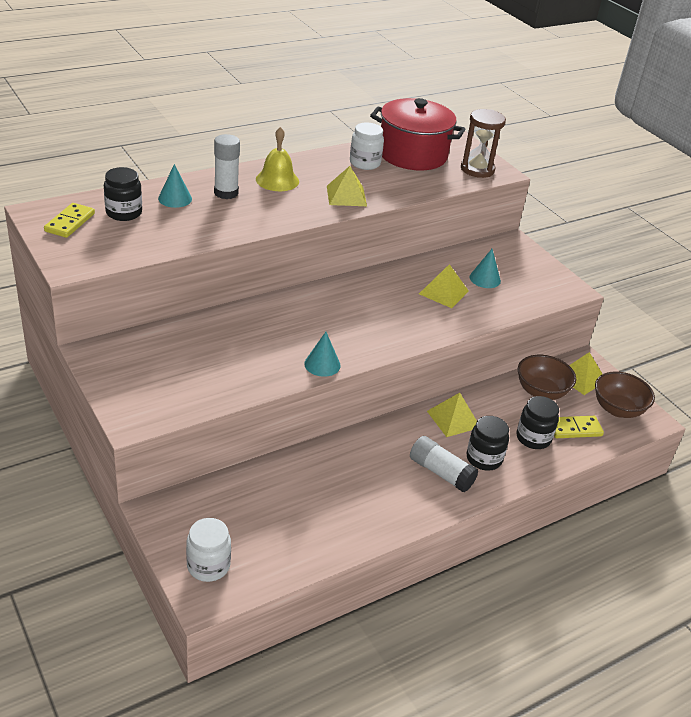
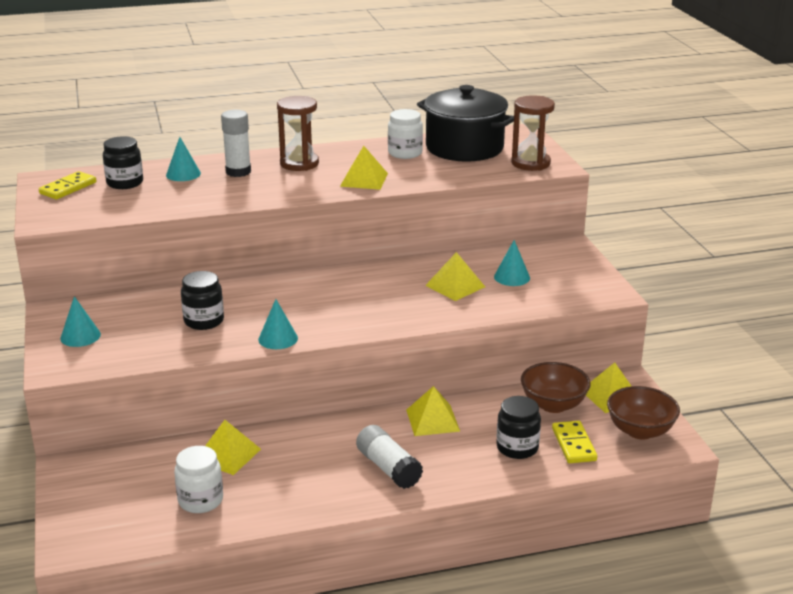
camera: 20 degrees right, 10 degrees down
white jar [186,518,231,582] -> white jar moved to [174,446,223,513]
yellow bell [256,127,299,191] -> brown hourglass [277,96,319,171]
red pot [370,98,465,170] -> black pot [417,85,514,162]
black jar [466,416,509,471] -> black jar moved to [181,271,224,330]
yellow domino [554,416,604,438] -> yellow domino turned 75 degrees clockwise [552,421,597,463]
none -> turquoise cone [60,296,101,347]
none -> yellow pyramid [205,420,261,475]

_Work instructions_. Lines in the records above that carry the word "degrees" are to be located and copied.

_Task response_.
camera: 20 degrees right, 10 degrees down
yellow domino [554,416,604,438] -> yellow domino turned 75 degrees clockwise [552,421,597,463]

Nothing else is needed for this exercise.